### PROBLEM:
From the entries below, transcribe exactly the lines between the line holding "blue cube [277,138,322,197]" and the line holding "none -> green dice [425,187,475,238]", inclusive; skip all other lines.

### DATA SECTION:
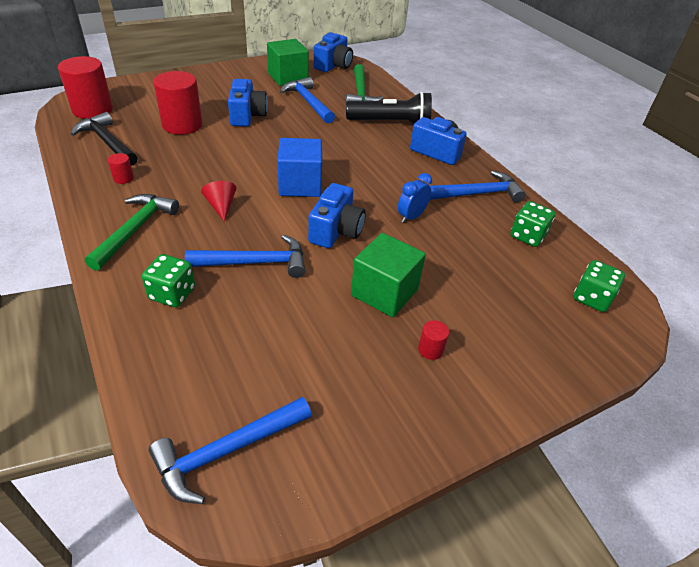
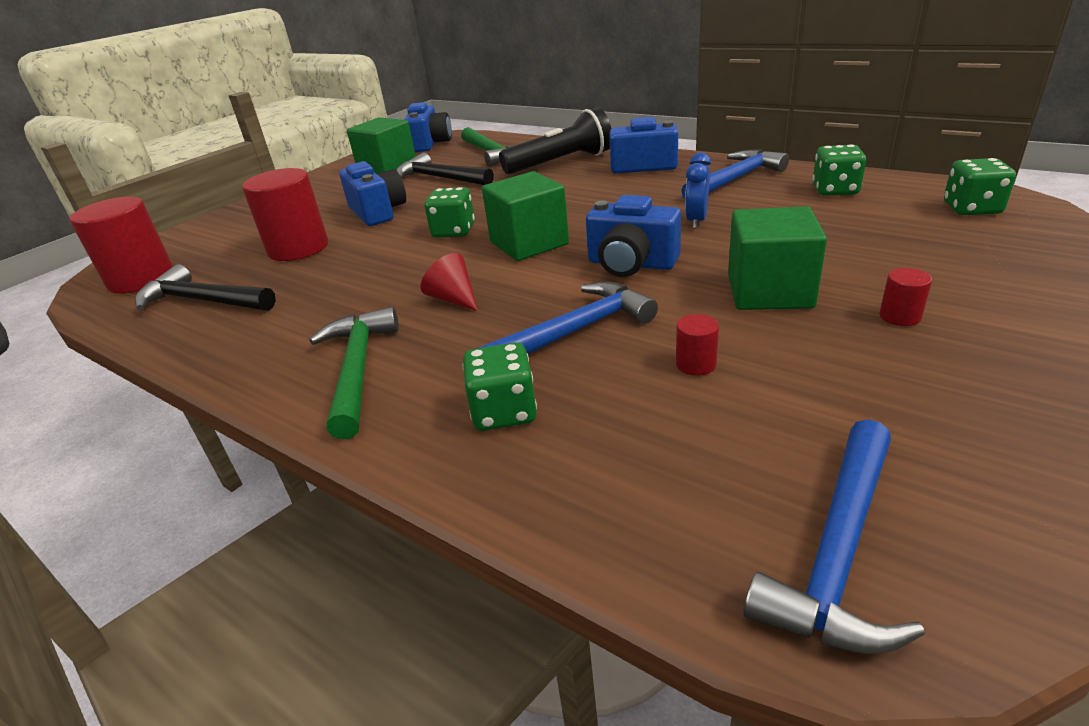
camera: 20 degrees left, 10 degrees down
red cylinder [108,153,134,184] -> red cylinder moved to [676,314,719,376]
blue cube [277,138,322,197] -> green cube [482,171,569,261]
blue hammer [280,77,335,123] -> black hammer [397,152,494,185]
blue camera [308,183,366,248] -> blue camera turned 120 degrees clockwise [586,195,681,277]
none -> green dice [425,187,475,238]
==
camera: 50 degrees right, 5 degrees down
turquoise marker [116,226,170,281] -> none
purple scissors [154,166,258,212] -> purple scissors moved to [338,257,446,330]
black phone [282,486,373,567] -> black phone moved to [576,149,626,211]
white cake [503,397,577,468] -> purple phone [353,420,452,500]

### ANSWER AREA:
blue cube [277,138,322,197] -> green cube [482,171,569,261]
blue hammer [280,77,335,123] -> black hammer [397,152,494,185]
blue camera [308,183,366,248] -> blue camera turned 120 degrees clockwise [586,195,681,277]
none -> green dice [425,187,475,238]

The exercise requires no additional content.